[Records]
┌────────

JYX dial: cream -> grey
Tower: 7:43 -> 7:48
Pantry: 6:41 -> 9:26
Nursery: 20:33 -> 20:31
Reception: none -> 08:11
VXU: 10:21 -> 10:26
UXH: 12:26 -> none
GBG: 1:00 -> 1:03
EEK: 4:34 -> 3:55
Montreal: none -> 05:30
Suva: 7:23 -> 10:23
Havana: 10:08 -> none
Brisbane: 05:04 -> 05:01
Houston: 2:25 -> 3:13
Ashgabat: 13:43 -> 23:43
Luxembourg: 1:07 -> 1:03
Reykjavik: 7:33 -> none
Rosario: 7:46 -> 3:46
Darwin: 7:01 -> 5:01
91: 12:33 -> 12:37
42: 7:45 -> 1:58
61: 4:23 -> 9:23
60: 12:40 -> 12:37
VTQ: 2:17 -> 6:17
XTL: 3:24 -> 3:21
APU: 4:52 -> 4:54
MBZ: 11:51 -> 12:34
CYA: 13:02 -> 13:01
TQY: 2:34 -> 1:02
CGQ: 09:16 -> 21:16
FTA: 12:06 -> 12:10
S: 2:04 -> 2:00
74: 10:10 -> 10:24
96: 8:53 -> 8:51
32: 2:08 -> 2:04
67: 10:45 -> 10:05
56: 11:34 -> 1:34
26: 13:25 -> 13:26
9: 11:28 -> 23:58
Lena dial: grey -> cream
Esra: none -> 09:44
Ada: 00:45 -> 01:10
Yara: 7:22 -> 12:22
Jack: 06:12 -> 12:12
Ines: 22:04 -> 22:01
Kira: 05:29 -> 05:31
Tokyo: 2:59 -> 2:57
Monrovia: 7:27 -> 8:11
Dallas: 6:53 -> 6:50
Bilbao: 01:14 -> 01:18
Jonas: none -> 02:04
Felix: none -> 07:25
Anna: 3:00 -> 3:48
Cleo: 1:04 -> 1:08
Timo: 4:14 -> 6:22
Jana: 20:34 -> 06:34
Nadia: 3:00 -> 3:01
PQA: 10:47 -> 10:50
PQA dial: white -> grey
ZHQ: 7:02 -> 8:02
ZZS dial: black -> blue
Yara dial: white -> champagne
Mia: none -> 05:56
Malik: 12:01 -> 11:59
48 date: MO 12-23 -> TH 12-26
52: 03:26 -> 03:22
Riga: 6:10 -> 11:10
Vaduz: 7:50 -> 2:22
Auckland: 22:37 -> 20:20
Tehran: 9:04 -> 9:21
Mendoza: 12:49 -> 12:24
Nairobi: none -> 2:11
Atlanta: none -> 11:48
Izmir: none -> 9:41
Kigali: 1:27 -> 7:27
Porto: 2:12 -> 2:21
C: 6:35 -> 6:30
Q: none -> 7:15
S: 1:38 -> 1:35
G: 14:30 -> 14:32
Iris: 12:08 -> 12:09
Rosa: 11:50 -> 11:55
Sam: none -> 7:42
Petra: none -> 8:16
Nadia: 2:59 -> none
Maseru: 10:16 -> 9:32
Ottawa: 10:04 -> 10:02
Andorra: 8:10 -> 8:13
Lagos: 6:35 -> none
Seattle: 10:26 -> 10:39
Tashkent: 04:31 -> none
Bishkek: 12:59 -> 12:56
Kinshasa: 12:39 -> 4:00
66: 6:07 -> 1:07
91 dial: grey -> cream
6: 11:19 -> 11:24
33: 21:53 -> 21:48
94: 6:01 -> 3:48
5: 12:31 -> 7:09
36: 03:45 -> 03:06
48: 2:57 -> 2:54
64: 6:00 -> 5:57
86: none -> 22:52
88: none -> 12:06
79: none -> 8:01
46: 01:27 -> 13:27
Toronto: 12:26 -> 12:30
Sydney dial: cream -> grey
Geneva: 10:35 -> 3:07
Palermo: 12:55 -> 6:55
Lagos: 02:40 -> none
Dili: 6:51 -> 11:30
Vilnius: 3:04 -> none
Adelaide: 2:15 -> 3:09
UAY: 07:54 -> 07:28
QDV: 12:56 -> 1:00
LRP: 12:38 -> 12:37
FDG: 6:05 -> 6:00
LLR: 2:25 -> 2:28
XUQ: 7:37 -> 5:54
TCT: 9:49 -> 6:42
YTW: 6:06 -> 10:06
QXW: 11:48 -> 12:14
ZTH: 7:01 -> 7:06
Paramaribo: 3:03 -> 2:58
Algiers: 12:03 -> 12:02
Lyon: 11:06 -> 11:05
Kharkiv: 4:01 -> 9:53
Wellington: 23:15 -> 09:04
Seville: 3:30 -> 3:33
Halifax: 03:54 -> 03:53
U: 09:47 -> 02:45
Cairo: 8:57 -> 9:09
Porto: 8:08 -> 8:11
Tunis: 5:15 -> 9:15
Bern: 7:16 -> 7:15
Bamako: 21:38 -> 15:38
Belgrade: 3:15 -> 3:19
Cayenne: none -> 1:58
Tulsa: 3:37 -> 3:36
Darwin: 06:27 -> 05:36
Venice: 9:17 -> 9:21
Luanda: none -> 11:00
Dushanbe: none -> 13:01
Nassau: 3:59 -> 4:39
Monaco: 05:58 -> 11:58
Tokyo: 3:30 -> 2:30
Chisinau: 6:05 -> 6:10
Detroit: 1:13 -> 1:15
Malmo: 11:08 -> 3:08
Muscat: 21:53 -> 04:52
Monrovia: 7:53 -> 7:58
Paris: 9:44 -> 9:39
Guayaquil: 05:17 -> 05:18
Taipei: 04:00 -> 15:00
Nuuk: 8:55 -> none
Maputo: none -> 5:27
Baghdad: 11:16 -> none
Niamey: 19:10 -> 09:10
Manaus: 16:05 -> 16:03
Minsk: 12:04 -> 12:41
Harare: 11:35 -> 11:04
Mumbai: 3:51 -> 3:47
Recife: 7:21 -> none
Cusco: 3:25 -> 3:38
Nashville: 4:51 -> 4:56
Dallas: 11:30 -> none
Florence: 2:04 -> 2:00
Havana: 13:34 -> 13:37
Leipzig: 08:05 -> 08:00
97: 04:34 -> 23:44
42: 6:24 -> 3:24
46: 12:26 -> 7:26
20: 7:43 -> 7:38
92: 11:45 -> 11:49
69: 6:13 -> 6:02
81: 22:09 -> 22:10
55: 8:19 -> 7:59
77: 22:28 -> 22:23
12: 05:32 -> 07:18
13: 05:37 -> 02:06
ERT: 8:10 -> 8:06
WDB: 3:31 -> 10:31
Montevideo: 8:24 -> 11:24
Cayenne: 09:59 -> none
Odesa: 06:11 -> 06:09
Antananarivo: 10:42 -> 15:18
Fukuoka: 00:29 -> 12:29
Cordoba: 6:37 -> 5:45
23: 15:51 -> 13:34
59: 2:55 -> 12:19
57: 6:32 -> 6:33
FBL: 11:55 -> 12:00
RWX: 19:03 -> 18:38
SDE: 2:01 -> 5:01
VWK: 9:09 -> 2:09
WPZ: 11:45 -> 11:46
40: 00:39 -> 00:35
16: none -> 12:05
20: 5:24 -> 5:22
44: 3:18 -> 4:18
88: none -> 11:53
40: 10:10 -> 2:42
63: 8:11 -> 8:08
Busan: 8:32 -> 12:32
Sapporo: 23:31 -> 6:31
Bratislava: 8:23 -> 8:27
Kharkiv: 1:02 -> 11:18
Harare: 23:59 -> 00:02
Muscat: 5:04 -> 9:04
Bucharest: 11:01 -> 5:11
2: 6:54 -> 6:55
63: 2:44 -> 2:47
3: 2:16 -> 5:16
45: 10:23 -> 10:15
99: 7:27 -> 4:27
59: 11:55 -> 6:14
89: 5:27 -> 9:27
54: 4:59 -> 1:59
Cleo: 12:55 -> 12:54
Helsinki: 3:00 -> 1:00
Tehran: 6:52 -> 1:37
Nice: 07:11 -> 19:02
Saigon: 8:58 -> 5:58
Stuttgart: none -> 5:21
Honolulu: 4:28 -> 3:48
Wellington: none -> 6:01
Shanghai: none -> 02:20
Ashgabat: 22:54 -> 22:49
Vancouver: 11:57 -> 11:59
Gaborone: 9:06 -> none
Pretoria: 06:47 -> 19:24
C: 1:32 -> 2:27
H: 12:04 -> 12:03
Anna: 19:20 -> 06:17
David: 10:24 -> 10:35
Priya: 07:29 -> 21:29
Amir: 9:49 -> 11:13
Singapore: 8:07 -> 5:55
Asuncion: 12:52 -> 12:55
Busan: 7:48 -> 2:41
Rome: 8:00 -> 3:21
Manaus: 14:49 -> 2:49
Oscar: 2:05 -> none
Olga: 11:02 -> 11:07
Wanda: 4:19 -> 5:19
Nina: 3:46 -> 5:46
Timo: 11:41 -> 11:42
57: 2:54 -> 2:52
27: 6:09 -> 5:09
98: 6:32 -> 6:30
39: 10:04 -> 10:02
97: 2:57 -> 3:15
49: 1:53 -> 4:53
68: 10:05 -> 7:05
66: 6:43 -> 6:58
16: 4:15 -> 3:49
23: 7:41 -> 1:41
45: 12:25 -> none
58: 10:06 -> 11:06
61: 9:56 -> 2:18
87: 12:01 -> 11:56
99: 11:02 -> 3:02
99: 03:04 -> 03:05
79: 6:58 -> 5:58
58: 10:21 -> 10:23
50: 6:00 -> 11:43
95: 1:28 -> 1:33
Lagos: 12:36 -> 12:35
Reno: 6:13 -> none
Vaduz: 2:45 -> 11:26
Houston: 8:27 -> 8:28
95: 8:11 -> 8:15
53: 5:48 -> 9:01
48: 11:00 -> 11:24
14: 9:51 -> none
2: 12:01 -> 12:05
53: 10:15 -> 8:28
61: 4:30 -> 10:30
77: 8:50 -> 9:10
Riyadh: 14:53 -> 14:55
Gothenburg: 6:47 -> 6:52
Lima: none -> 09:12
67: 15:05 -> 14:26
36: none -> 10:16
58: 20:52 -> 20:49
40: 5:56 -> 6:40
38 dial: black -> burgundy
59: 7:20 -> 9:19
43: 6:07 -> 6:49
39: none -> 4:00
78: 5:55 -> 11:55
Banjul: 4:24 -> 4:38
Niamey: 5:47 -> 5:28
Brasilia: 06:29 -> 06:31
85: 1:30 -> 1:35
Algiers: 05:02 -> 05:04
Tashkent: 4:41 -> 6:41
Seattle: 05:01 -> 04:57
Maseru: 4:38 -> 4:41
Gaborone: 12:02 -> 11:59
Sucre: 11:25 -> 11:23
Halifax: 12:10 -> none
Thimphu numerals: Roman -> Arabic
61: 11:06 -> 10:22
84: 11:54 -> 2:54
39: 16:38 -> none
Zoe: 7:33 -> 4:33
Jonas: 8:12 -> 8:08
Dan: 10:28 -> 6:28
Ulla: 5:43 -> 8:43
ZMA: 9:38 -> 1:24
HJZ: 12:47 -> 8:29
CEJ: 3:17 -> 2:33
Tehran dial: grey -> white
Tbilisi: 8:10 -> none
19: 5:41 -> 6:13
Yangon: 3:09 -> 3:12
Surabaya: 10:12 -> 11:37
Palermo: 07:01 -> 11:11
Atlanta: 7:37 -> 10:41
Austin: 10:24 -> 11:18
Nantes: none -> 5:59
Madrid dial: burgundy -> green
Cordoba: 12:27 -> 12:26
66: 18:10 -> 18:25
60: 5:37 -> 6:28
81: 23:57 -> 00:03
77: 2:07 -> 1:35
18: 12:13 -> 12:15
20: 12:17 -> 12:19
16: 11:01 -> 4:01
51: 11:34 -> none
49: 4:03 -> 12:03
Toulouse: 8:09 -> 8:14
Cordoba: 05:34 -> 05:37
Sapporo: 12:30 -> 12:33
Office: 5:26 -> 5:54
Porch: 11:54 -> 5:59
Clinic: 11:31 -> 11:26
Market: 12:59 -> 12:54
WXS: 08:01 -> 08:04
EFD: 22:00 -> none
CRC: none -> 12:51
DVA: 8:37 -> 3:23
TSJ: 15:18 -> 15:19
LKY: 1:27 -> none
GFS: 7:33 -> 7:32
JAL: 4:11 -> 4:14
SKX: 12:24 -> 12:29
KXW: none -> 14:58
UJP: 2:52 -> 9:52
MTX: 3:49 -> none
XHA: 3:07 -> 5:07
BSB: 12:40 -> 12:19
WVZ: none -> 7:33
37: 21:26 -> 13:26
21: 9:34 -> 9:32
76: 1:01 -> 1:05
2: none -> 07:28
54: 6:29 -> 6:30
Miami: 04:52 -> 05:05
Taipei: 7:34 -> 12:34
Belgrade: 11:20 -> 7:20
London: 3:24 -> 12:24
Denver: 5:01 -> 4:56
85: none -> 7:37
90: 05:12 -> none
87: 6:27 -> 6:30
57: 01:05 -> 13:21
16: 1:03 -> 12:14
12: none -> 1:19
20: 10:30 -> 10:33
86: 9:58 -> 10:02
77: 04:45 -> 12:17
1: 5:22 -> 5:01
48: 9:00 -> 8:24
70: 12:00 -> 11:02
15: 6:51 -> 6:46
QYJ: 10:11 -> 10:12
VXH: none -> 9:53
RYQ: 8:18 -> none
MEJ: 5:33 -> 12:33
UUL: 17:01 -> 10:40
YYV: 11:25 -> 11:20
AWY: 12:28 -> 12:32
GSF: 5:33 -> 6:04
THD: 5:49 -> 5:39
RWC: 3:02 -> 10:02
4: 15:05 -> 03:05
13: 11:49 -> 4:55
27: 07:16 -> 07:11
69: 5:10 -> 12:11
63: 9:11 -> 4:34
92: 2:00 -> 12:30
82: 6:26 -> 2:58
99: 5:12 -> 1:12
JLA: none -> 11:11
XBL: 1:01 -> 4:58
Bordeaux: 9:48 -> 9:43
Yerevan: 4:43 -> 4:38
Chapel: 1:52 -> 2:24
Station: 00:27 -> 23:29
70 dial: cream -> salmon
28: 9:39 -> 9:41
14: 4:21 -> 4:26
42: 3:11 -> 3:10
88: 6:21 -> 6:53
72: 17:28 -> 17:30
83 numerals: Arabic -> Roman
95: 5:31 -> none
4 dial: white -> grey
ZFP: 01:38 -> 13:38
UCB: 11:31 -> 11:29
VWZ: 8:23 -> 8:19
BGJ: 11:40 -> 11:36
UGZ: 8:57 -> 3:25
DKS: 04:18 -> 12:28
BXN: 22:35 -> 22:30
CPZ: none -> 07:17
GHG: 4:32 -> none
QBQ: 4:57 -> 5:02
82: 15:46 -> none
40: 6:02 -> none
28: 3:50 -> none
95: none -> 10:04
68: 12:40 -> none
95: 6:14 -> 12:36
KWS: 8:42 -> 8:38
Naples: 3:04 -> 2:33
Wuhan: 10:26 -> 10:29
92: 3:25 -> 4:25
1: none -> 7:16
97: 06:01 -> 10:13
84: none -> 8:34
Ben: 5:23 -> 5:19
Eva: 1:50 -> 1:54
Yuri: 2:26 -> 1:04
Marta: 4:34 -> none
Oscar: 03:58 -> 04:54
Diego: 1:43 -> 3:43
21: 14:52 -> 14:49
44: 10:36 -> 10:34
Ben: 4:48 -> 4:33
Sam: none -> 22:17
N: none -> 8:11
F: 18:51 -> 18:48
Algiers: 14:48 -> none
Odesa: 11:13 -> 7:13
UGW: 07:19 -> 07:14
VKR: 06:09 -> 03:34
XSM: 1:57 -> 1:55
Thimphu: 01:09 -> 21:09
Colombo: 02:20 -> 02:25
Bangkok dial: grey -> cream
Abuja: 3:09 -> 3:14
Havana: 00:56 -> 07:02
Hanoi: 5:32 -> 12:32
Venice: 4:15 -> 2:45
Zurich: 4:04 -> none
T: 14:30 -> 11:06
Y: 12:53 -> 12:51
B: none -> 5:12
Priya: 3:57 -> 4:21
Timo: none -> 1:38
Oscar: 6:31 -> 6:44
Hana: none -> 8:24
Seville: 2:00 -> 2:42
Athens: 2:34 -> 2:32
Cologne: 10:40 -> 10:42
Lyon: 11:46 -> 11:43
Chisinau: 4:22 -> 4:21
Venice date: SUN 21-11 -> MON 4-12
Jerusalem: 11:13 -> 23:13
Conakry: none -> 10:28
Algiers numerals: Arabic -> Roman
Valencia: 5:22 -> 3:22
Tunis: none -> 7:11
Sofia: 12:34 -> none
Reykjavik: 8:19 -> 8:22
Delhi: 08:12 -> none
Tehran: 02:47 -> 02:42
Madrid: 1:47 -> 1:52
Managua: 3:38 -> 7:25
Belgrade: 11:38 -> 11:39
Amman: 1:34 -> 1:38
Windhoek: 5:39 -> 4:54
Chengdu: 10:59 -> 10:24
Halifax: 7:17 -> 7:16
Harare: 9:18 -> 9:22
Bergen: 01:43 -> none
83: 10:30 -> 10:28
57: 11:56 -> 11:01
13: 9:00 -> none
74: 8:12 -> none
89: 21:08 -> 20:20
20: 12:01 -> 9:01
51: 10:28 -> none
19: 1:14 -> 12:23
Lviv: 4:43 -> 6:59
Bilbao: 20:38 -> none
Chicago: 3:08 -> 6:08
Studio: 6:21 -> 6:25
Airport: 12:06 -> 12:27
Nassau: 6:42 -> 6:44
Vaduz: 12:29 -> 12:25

└────────

■ Exercise
Rewrite everything from the start of the items down to the line containing "61: 4:23 -> 9:23", with "Houston" replaced by "Denver" and nothing else changed.

■ Complete answer
JYX dial: cream -> grey
Tower: 7:43 -> 7:48
Pantry: 6:41 -> 9:26
Nursery: 20:33 -> 20:31
Reception: none -> 08:11
VXU: 10:21 -> 10:26
UXH: 12:26 -> none
GBG: 1:00 -> 1:03
EEK: 4:34 -> 3:55
Montreal: none -> 05:30
Suva: 7:23 -> 10:23
Havana: 10:08 -> none
Brisbane: 05:04 -> 05:01
Denver: 2:25 -> 3:13
Ashgabat: 13:43 -> 23:43
Luxembourg: 1:07 -> 1:03
Reykjavik: 7:33 -> none
Rosario: 7:46 -> 3:46
Darwin: 7:01 -> 5:01
91: 12:33 -> 12:37
42: 7:45 -> 1:58
61: 4:23 -> 9:23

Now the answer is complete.